DATASET SECTION Start Marker

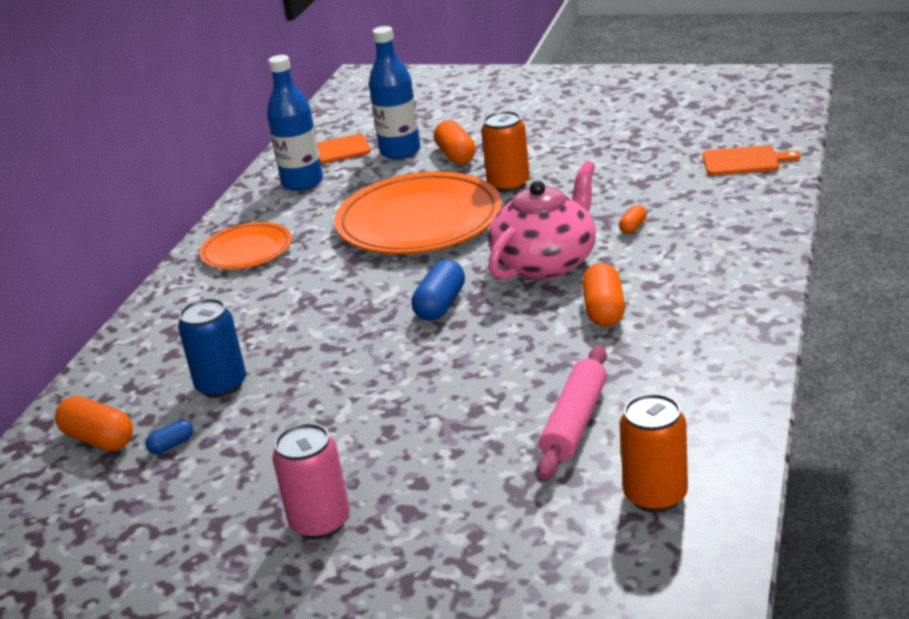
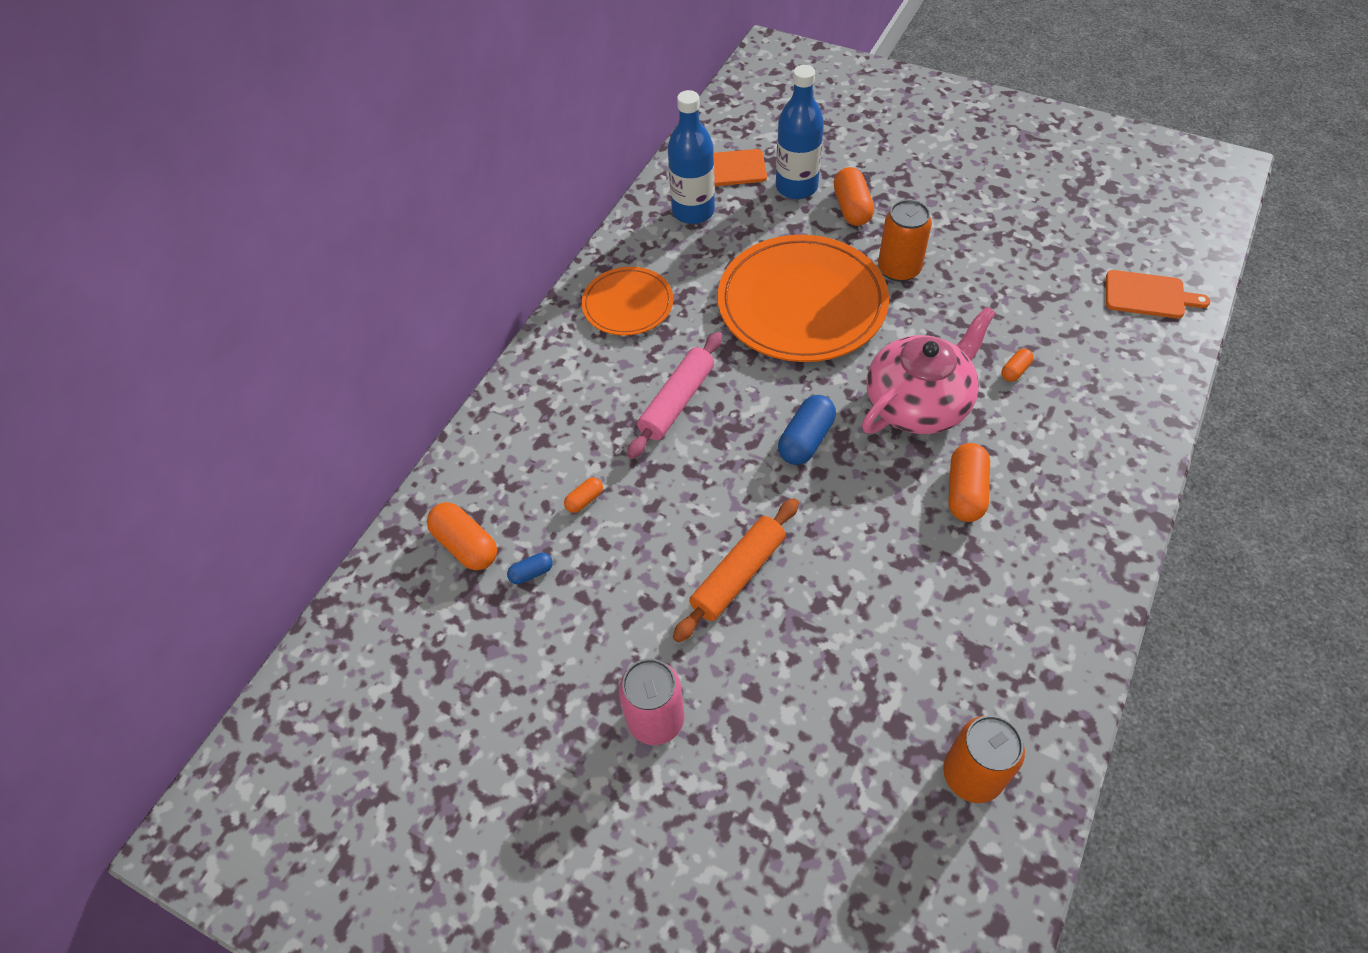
camera: 10 degrees right, 25 degrees up
(221, 385) = (584, 500): blue can -> orange capsule
(389, 406) = (738, 575): none -> orange rolling pin
(575, 422) = (911, 649): pink rolling pin -> pink rolling pin (677, 402)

DATASET SECTION End Marker

* _INSTRUCTIONS FOR THE TASK_:
Return each of the lines exactly as they appear above, with no images.

* _EXERCISE RESPONSE_:
camera: 10 degrees right, 25 degrees up
(221, 385) = (584, 500): blue can -> orange capsule
(389, 406) = (738, 575): none -> orange rolling pin
(575, 422) = (911, 649): pink rolling pin -> pink rolling pin (677, 402)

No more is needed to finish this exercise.